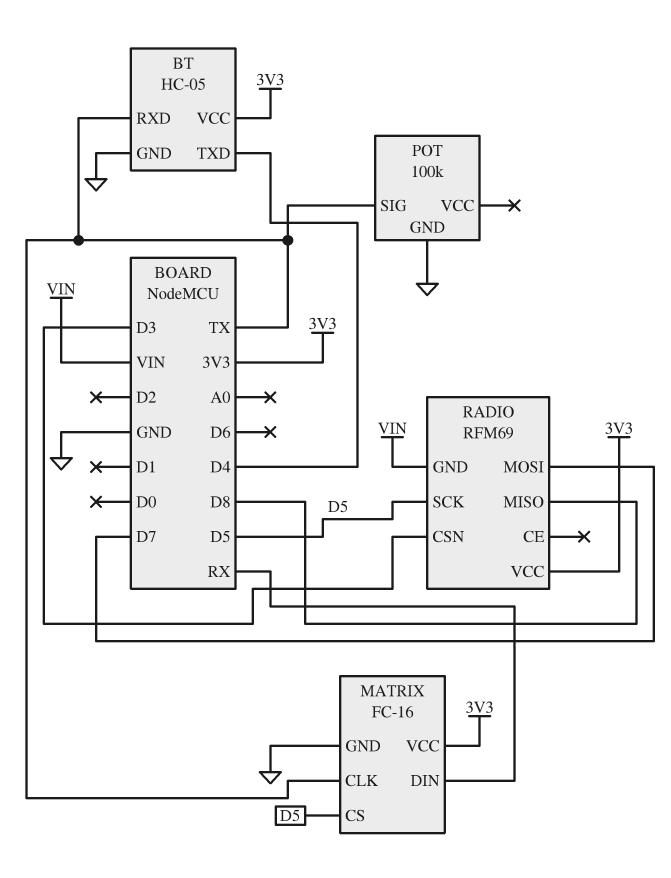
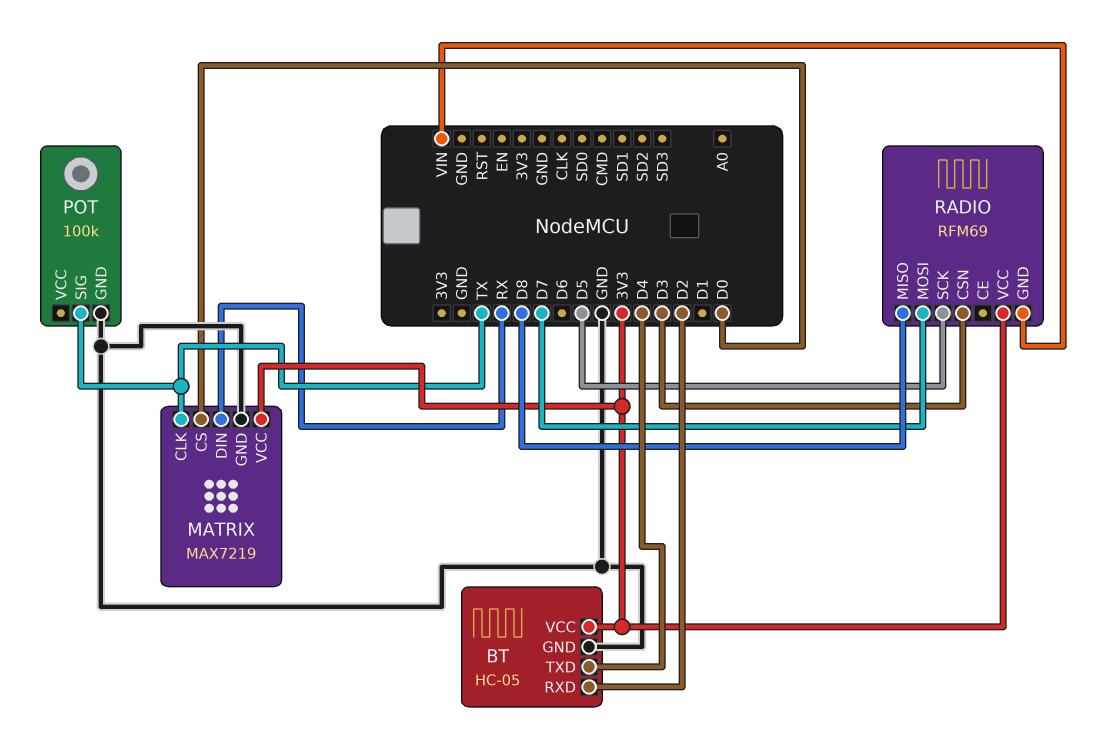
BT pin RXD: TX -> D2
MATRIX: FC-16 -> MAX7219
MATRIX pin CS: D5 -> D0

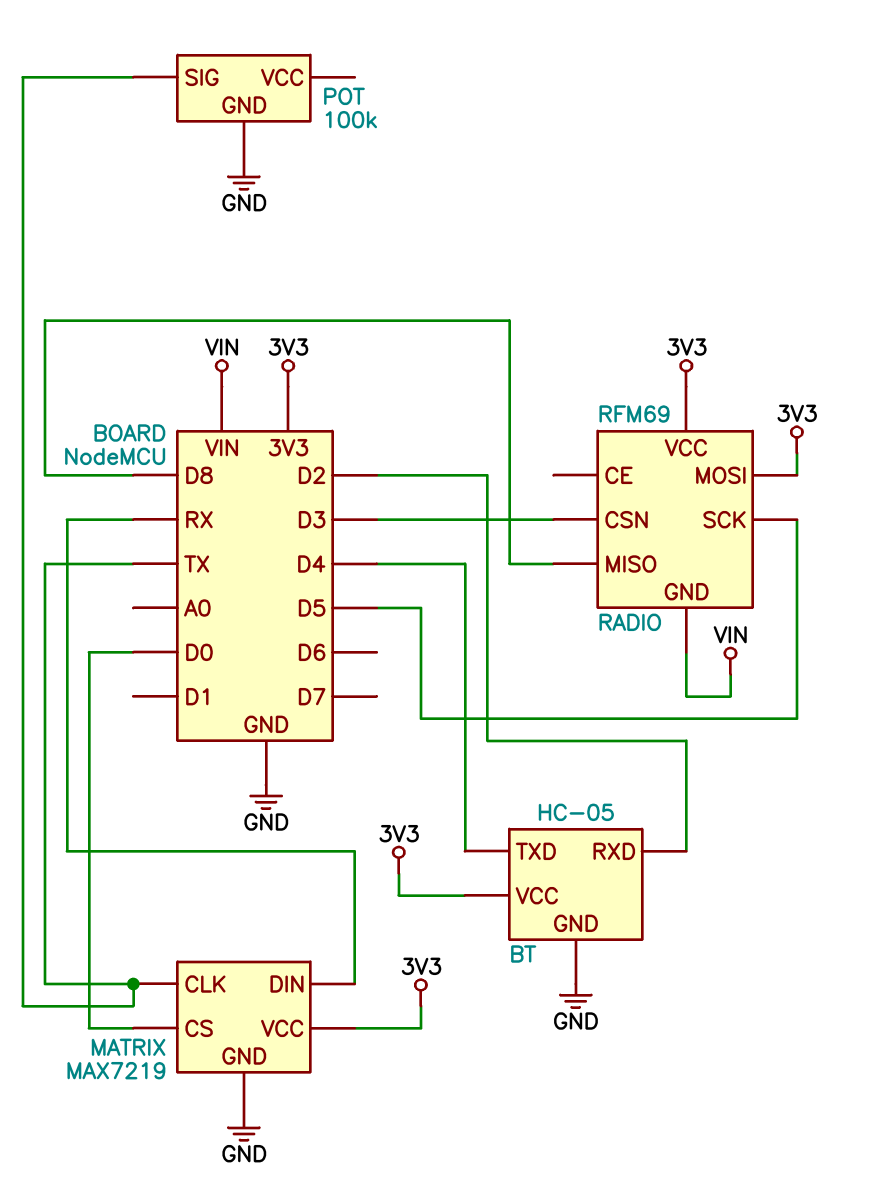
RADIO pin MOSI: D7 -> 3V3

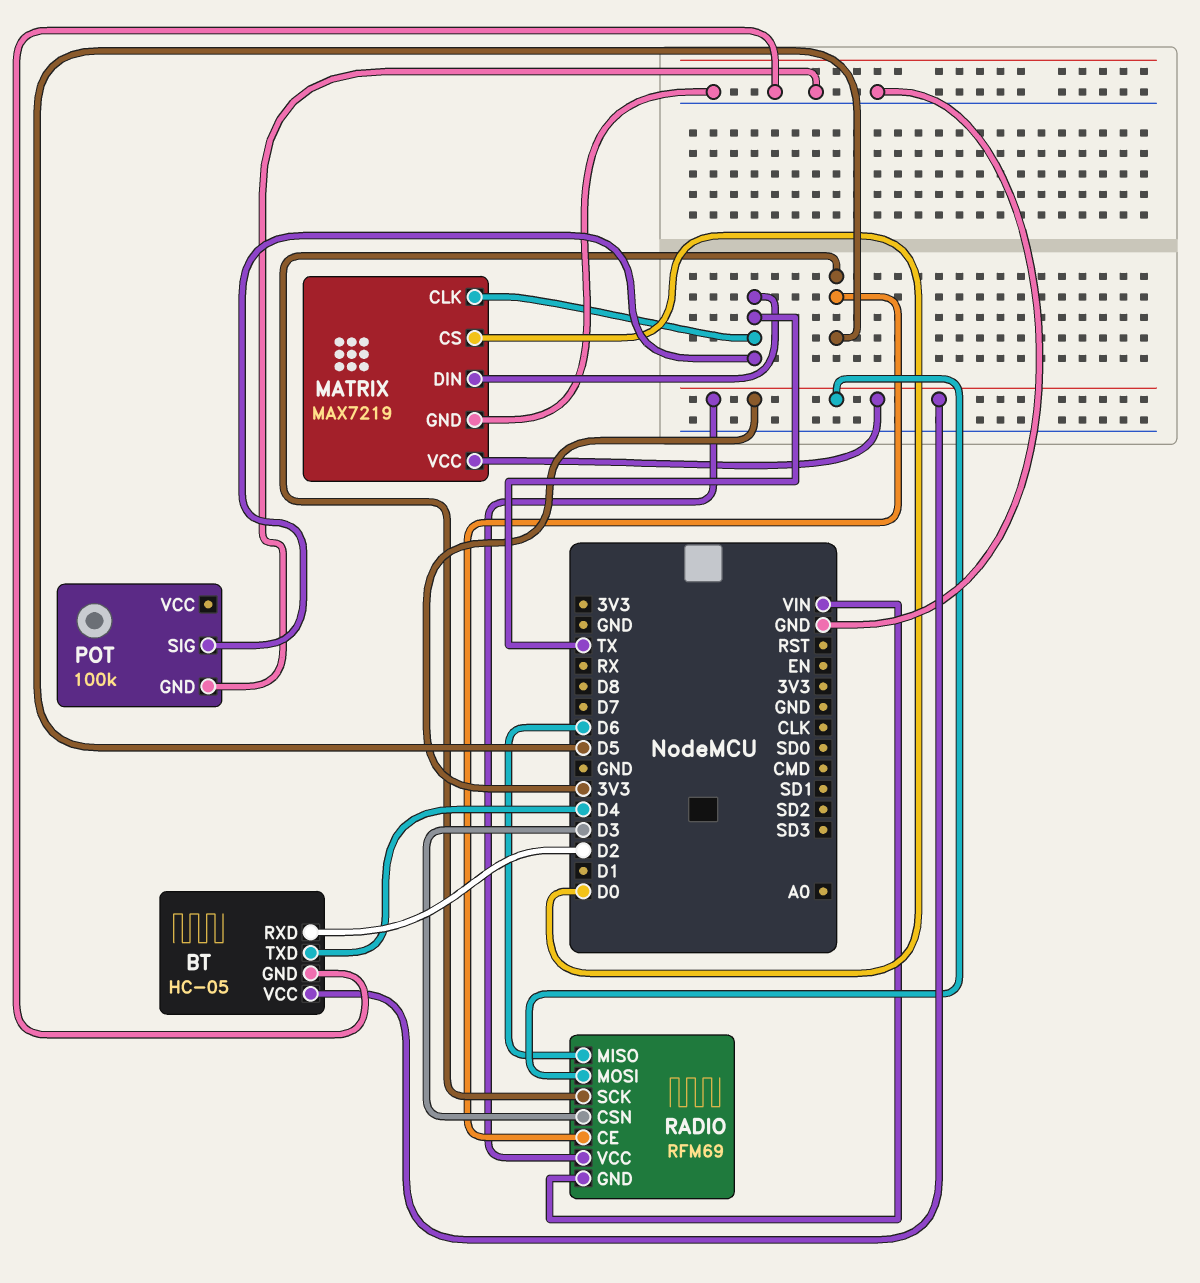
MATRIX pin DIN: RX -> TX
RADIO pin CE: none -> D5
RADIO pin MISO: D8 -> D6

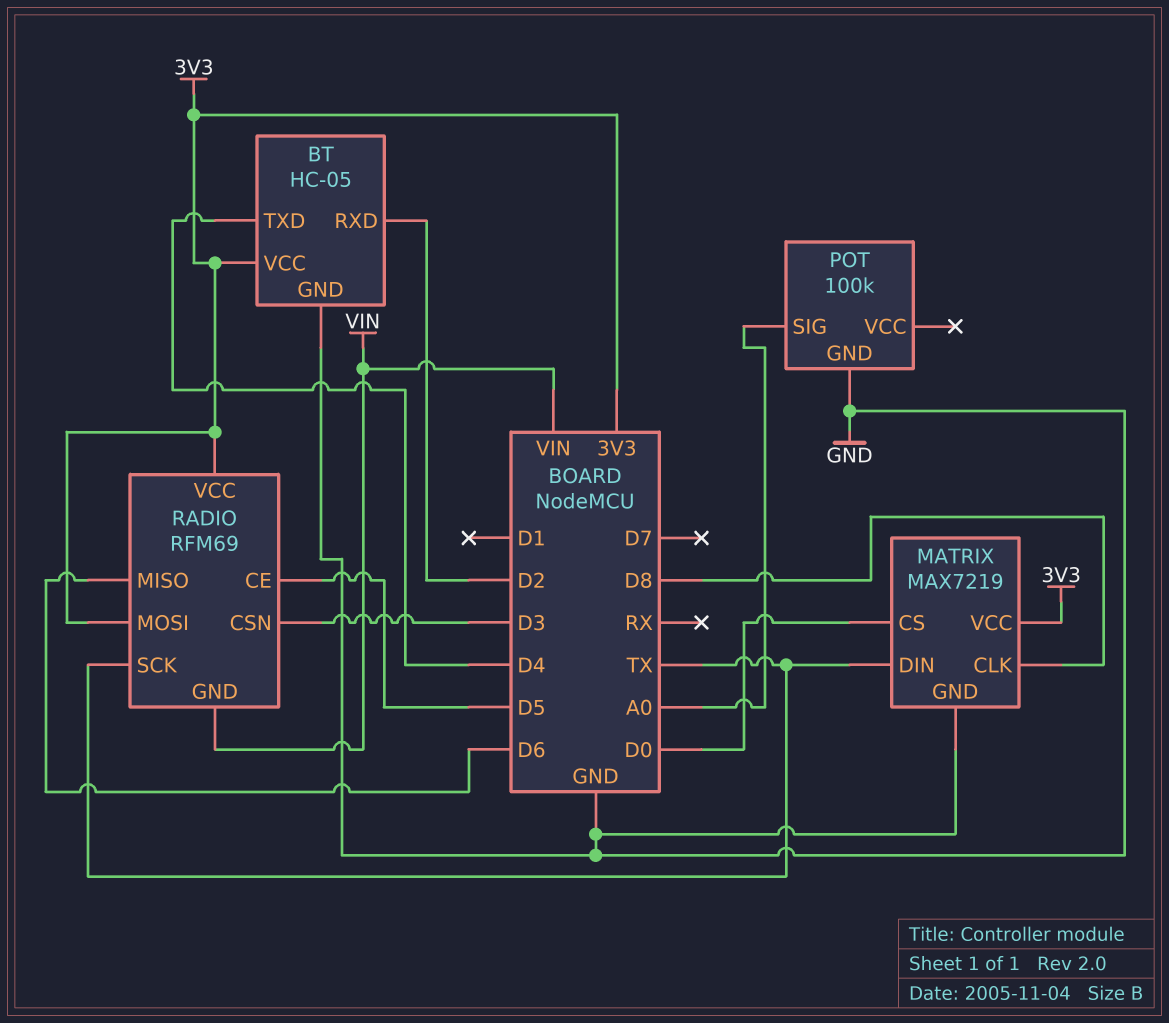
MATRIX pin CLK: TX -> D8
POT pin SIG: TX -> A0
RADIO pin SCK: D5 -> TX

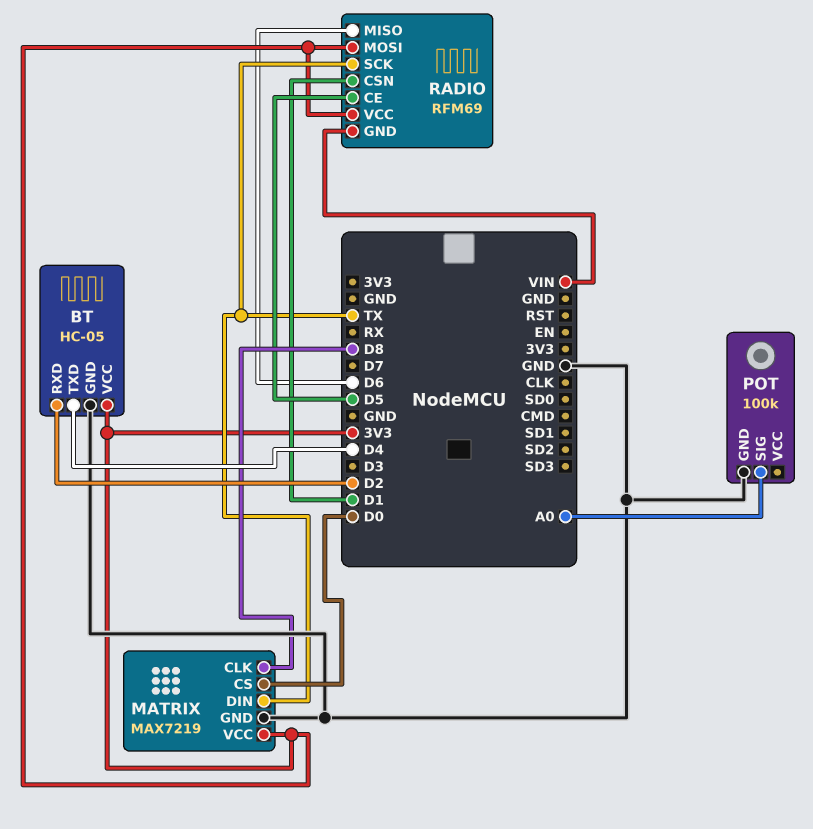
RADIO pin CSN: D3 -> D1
━━━
Assigned task -
Which lines in the records contain the word "MATRIX"? Copy each one.

Finished exercise -
MATRIX: FC-16 -> MAX7219
MATRIX pin CS: D5 -> D0
MATRIX pin DIN: RX -> TX
MATRIX pin CLK: TX -> D8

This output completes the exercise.